Task details:
Without the pictures, copy all of the data exactly.

Information provided:
★ ★ ★ ★ ★

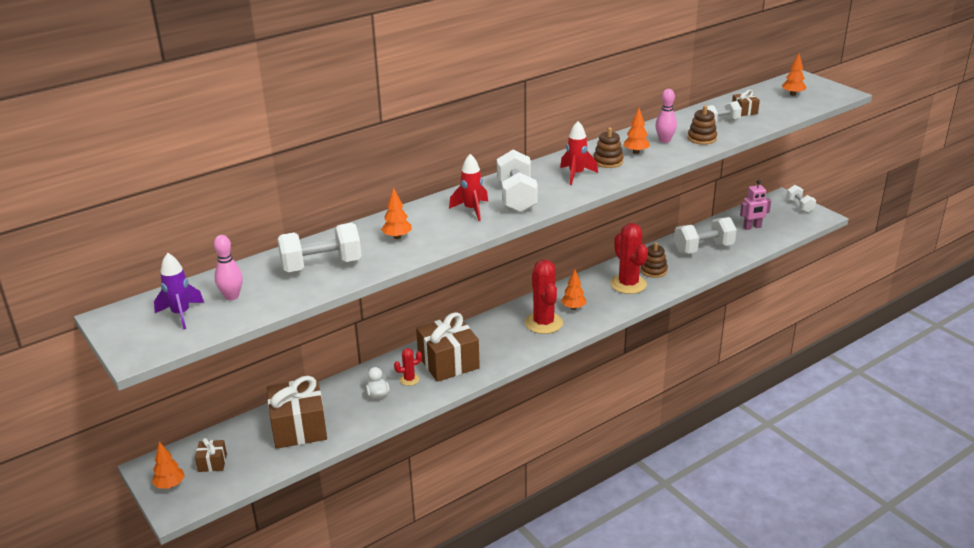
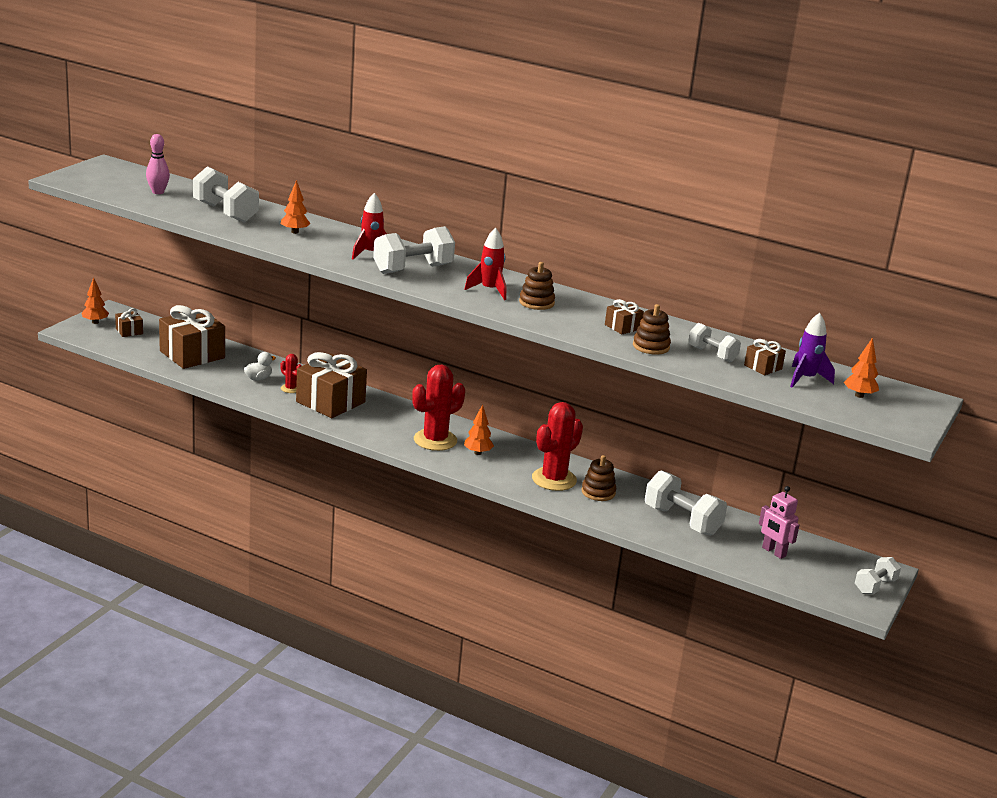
camera: 60 degrees right, 5 degrees down
(181, 314) = (123, 182): purple rocket -> purple rocket (805, 379)
(636, 152) = (575, 314): orange tree -> none
(664, 140) = (622, 327): pink bowling pin -> brown gift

★ ★ ★ ★ ★

Task solution:
camera: 60 degrees right, 5 degrees down
(181, 314) = (123, 182): purple rocket -> purple rocket (805, 379)
(636, 152) = (575, 314): orange tree -> none
(664, 140) = (622, 327): pink bowling pin -> brown gift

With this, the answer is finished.